Data:
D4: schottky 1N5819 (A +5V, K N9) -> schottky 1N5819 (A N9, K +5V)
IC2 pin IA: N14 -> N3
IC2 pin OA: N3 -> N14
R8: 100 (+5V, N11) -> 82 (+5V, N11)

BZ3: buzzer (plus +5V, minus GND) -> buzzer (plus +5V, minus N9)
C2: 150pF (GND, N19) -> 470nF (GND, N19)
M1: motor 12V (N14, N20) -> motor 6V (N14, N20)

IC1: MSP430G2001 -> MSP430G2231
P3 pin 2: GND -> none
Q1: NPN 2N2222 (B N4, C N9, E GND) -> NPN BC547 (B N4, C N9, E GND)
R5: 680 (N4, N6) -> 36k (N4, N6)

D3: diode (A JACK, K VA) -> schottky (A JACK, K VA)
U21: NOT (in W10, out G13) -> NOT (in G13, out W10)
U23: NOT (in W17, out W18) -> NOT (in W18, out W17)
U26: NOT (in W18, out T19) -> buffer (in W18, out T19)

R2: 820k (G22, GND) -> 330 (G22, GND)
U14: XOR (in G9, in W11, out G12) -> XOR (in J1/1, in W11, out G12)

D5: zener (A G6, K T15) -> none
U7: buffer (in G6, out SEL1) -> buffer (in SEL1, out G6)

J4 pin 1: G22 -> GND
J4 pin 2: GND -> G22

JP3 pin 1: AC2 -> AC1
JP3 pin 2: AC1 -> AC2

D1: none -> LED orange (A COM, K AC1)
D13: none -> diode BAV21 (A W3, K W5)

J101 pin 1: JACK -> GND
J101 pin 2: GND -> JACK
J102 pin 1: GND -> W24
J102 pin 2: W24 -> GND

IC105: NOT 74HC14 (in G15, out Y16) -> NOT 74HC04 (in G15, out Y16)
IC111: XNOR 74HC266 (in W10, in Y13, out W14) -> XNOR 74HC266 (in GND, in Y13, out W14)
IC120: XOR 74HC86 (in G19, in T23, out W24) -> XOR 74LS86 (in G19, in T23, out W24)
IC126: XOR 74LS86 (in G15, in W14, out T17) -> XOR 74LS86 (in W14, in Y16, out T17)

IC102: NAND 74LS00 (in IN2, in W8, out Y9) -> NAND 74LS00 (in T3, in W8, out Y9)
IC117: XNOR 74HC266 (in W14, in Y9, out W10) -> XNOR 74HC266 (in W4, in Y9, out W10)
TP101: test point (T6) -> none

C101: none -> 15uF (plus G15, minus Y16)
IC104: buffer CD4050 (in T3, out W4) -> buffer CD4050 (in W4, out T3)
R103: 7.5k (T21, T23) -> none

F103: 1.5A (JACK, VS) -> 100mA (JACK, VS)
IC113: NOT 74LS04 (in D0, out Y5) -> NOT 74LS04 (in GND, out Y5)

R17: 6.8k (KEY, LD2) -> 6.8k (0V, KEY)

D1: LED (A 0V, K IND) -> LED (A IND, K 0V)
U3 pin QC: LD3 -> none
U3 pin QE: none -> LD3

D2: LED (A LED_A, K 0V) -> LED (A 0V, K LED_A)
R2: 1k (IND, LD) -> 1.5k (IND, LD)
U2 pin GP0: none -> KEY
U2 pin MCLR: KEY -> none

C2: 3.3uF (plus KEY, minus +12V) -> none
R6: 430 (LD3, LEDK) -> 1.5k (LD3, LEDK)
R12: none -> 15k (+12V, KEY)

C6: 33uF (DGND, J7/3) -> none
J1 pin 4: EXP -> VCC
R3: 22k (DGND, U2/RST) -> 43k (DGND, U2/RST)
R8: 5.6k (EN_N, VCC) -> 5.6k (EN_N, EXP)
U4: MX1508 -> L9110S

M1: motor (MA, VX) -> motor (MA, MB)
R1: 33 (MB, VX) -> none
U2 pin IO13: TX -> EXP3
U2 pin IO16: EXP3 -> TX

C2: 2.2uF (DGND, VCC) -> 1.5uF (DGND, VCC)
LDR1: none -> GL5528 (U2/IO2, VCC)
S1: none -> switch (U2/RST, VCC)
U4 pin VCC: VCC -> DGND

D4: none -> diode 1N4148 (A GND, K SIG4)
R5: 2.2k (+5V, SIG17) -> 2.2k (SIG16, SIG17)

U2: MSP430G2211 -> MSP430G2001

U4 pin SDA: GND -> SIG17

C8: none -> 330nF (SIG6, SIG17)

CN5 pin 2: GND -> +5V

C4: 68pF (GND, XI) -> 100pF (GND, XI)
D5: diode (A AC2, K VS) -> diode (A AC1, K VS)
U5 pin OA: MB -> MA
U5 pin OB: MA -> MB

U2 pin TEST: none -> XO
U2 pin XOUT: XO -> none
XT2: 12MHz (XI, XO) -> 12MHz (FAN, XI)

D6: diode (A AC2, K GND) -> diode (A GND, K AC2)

Exercise brief:
If a line in the records above contains the string "DGND", copy that line out.

Answer section:
C6: 33uF (DGND, J7/3) -> none
R3: 22k (DGND, U2/RST) -> 43k (DGND, U2/RST)
C2: 2.2uF (DGND, VCC) -> 1.5uF (DGND, VCC)
U4 pin VCC: VCC -> DGND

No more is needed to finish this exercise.